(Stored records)
-------------------------
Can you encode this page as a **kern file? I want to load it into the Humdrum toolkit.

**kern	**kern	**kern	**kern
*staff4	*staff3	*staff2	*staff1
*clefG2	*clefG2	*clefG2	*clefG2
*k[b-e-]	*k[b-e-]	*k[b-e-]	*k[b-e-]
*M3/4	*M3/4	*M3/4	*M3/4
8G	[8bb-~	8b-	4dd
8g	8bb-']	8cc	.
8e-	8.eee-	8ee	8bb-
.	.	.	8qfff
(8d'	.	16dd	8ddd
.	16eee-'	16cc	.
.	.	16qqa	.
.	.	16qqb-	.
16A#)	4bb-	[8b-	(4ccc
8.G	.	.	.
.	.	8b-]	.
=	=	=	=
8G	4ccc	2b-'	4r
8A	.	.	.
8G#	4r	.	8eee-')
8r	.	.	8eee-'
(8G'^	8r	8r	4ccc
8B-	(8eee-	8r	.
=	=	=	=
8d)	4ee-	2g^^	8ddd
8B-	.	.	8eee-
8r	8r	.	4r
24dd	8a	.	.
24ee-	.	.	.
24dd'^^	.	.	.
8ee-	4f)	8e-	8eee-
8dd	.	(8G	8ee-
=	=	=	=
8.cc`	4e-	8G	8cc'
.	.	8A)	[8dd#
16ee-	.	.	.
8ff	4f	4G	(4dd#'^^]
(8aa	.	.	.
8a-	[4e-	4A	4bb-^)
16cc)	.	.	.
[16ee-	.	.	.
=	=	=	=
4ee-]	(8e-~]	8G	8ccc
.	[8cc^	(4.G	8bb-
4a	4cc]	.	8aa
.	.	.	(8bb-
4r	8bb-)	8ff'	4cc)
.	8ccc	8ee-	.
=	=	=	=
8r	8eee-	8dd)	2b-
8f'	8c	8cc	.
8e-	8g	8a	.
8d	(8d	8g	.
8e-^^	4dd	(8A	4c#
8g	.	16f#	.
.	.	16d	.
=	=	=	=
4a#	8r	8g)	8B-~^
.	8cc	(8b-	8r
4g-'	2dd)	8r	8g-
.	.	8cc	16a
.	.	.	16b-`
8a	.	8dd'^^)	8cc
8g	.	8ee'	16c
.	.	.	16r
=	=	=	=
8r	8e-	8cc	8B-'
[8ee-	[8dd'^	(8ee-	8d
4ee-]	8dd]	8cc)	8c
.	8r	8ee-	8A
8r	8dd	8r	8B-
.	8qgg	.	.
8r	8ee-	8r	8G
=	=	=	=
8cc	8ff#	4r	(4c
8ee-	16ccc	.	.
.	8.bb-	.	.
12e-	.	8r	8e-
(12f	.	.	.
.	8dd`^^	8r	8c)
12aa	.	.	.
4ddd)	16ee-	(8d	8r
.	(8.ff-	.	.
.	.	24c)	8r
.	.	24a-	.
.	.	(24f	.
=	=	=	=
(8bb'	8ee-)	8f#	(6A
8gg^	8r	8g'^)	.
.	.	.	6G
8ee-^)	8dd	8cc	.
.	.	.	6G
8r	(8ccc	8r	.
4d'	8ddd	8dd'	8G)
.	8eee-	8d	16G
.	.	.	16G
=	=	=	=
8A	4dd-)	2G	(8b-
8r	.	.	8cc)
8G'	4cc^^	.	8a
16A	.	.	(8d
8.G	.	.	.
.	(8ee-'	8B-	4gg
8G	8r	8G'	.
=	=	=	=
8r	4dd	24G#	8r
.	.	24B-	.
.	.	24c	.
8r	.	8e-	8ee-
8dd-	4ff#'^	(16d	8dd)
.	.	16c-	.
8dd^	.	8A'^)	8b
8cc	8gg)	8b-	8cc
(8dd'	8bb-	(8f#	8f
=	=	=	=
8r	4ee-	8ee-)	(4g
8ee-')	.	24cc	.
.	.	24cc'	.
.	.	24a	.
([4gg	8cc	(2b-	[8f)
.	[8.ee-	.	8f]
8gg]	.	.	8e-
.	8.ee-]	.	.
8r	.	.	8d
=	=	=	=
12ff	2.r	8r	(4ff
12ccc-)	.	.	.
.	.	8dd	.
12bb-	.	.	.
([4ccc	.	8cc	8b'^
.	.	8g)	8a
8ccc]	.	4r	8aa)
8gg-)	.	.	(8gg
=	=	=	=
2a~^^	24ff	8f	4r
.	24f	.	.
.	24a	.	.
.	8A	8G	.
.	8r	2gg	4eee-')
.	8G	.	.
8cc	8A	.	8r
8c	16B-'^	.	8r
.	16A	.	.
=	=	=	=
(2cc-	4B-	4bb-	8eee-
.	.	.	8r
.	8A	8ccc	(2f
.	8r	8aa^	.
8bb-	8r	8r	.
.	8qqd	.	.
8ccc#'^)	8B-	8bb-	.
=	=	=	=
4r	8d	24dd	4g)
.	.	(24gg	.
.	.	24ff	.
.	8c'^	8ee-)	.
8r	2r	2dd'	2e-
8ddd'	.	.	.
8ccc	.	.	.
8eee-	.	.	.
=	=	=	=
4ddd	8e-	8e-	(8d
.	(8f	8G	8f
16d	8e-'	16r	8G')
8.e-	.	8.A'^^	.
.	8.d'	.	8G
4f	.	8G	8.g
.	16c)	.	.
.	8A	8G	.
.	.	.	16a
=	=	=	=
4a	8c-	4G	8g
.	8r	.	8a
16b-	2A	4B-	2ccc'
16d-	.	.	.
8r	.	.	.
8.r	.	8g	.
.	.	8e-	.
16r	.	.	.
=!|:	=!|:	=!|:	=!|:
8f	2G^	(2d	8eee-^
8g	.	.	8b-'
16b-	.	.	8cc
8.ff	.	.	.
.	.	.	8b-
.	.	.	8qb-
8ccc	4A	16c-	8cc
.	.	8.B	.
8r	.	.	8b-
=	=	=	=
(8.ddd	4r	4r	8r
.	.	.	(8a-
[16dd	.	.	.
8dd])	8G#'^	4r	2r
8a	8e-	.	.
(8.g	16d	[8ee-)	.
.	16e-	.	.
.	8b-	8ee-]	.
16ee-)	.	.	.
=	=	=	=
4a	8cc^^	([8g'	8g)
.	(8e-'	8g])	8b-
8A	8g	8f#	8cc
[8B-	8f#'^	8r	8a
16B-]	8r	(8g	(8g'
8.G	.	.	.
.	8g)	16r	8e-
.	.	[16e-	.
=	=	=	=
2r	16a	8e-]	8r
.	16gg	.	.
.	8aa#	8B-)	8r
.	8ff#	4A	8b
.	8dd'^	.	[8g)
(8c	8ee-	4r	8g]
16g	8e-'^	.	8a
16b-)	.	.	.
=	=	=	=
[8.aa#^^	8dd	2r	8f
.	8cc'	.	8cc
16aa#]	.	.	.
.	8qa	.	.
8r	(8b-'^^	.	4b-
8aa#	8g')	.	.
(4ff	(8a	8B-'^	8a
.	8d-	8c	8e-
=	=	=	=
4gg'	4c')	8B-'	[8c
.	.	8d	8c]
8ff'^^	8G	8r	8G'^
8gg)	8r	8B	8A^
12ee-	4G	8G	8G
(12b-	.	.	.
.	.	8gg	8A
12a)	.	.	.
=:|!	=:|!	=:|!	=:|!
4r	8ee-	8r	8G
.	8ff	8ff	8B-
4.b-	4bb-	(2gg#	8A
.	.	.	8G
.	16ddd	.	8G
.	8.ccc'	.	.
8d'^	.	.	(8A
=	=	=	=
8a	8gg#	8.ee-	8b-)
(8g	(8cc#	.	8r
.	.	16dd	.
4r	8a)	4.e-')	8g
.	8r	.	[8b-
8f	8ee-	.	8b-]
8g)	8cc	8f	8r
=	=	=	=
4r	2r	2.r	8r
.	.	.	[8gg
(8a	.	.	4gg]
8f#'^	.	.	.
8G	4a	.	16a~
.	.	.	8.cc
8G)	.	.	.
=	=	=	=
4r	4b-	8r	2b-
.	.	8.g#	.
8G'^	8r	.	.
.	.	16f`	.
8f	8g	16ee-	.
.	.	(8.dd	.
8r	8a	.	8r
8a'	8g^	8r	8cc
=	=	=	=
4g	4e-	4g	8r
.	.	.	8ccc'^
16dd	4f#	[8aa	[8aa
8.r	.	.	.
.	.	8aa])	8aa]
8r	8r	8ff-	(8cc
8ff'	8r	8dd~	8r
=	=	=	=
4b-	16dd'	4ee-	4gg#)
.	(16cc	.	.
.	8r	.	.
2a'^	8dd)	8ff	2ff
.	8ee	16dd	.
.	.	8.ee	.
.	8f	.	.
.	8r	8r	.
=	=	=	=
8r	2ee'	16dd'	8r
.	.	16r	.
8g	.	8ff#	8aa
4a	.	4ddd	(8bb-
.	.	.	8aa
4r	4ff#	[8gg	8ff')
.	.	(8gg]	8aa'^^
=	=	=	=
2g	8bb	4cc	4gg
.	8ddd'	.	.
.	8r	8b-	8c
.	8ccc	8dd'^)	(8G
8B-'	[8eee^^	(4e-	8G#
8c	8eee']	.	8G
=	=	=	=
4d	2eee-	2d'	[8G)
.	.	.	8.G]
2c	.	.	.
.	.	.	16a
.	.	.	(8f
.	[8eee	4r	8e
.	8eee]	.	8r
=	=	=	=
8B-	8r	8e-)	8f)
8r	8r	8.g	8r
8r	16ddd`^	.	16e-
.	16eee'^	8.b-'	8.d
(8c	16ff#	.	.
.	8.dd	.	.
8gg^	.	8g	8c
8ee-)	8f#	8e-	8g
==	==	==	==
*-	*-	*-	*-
-------------------------
Count the lines of the data that contain the string "kern", and give only that number.

REPLY TO THE TASK: 2